*RECORDS SHOWN*.
= Beginning of Section =

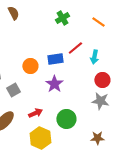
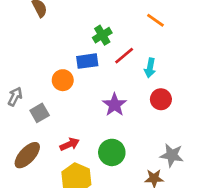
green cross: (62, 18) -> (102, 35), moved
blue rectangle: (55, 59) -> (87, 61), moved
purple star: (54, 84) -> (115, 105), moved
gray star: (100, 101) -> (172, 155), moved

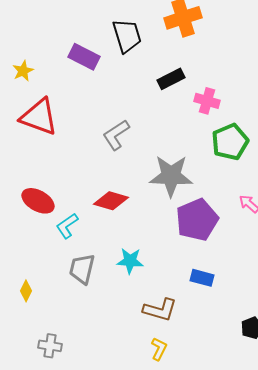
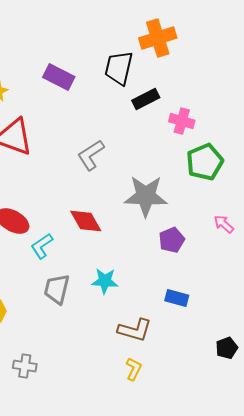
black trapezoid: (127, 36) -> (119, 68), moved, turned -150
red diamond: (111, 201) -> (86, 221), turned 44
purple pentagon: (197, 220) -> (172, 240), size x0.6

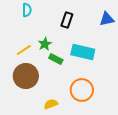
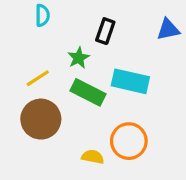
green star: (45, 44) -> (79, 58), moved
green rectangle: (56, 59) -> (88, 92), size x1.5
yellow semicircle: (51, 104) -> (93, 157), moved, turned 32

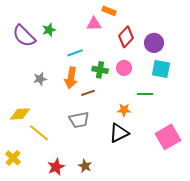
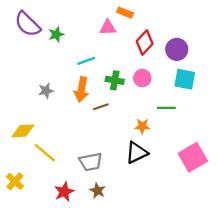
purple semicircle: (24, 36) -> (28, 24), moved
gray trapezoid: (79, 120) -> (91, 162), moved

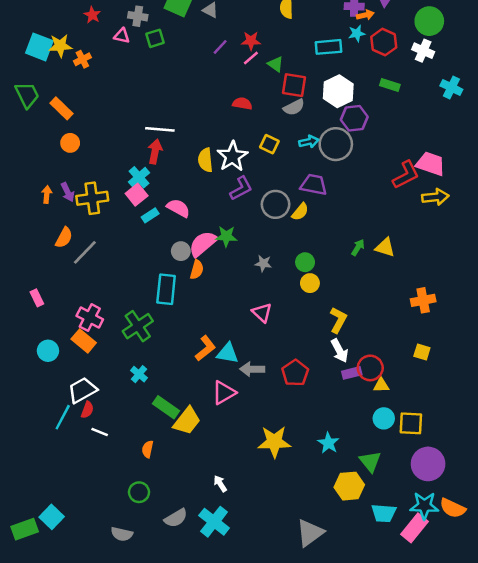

= End of Section =
= Beginning of Section =

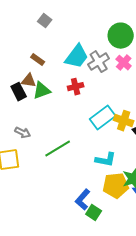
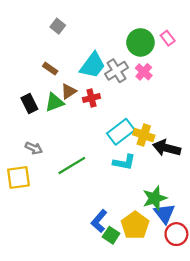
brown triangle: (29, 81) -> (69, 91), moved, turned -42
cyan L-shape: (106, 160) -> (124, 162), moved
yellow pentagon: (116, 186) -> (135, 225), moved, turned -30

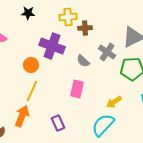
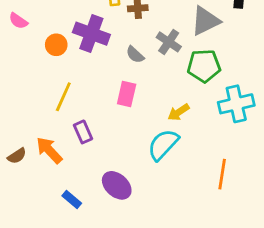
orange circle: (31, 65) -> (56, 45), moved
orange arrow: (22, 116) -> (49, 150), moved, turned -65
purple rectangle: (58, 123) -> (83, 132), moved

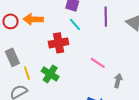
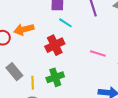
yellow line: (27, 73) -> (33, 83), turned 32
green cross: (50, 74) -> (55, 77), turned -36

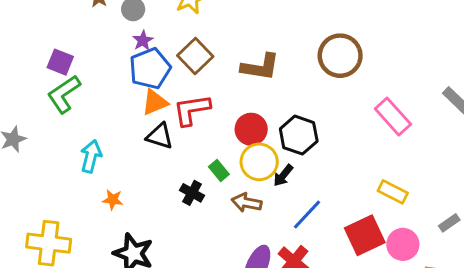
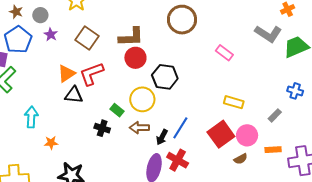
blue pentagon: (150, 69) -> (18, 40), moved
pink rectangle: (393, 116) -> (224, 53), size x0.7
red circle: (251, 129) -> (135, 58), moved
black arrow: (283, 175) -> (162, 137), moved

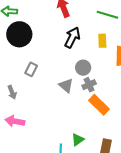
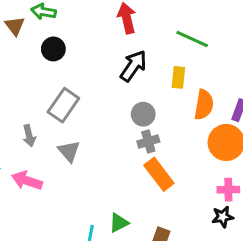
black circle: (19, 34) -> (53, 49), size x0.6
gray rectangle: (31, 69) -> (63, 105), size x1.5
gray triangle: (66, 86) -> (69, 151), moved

= End of Section =
= Beginning of Section =

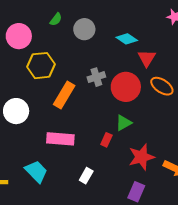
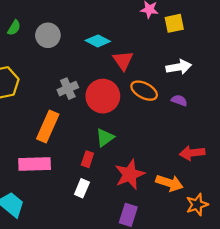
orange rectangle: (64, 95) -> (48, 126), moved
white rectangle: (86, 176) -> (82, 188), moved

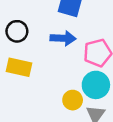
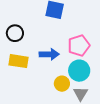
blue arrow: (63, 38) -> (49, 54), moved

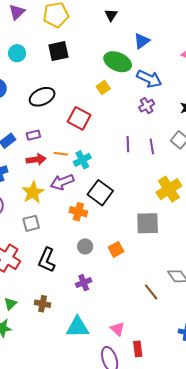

= End of Section =

*WORK TO BE COMPLETED*. All that belongs in the answer is the run of lines above from the line containing "purple semicircle: (24, 36)" through the line containing "gray trapezoid: (79, 120) -> (91, 162), moved", exactly as written.

*SOLUTION TO THIS PROBLEM*.
purple semicircle: (24, 36) -> (28, 24), moved
gray trapezoid: (79, 120) -> (91, 162), moved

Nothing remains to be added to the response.